Shape position updates:
_ _ _ _ _ _ _
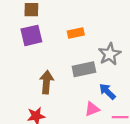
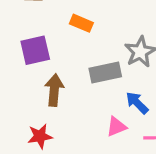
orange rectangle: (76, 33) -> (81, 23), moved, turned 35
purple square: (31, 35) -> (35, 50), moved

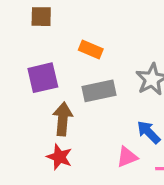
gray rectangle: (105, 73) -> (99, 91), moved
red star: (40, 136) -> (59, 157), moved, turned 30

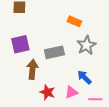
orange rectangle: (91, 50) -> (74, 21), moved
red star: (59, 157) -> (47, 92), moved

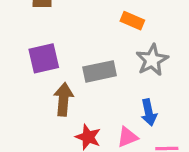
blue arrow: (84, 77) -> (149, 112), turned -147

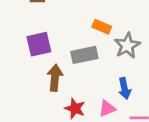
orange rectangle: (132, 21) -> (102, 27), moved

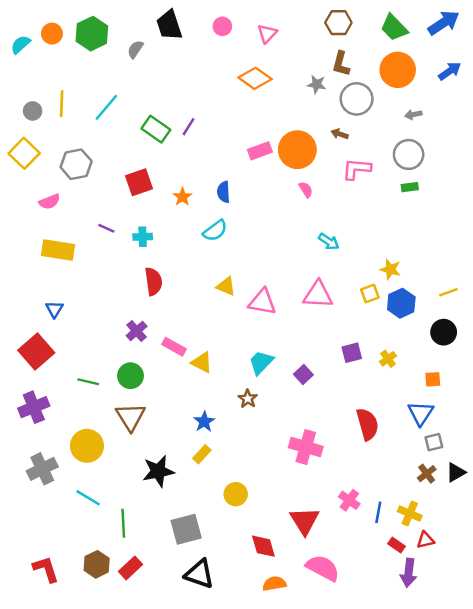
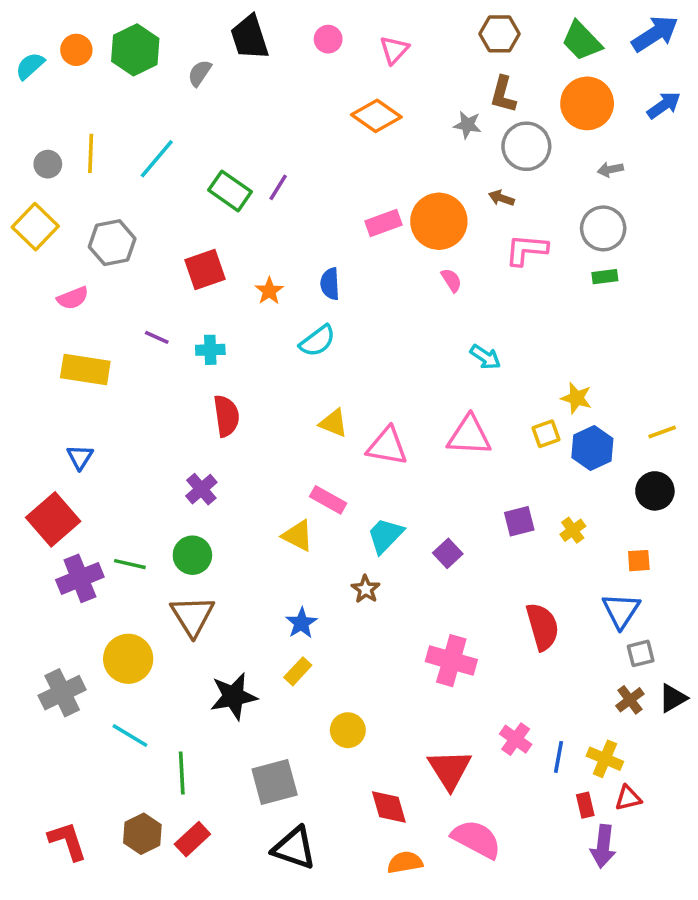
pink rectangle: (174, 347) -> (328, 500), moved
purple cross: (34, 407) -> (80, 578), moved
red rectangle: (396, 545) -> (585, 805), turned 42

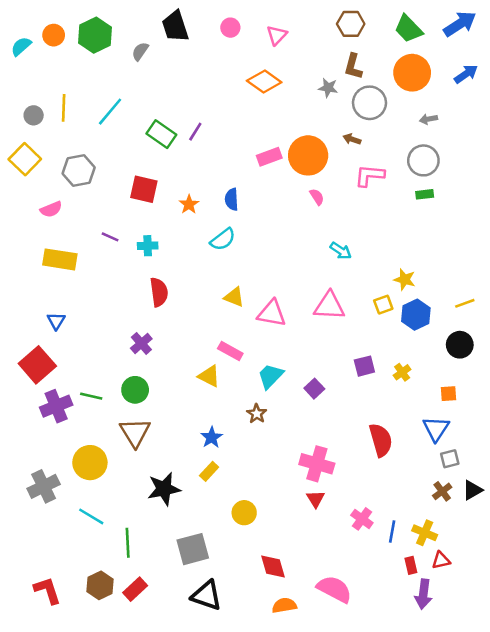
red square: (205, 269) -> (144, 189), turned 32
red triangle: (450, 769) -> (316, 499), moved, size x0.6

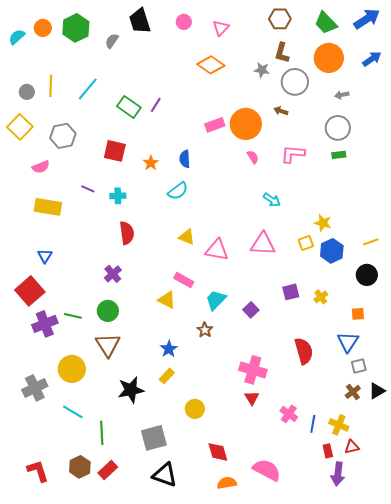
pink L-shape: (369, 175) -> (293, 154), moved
_ _ _ _ _ _ _
Task directions — None of the pictures should be carried over when the data above is transcribed exactly.

Response —
orange rectangle: (76, 33) -> (81, 23), moved, turned 35
purple square: (31, 35) -> (35, 50), moved

gray rectangle: (105, 73) -> (99, 91), moved
red star: (40, 136) -> (59, 157), moved, turned 30

orange rectangle: (91, 50) -> (74, 21), moved
red star: (59, 157) -> (47, 92), moved

blue arrow: (84, 77) -> (149, 112), turned -147

orange rectangle: (132, 21) -> (102, 27), moved

pink rectangle: (174, 347) -> (328, 500), moved
purple cross: (34, 407) -> (80, 578), moved
red rectangle: (396, 545) -> (585, 805), turned 42

red square: (205, 269) -> (144, 189), turned 32
red triangle: (450, 769) -> (316, 499), moved, size x0.6

pink L-shape: (369, 175) -> (293, 154), moved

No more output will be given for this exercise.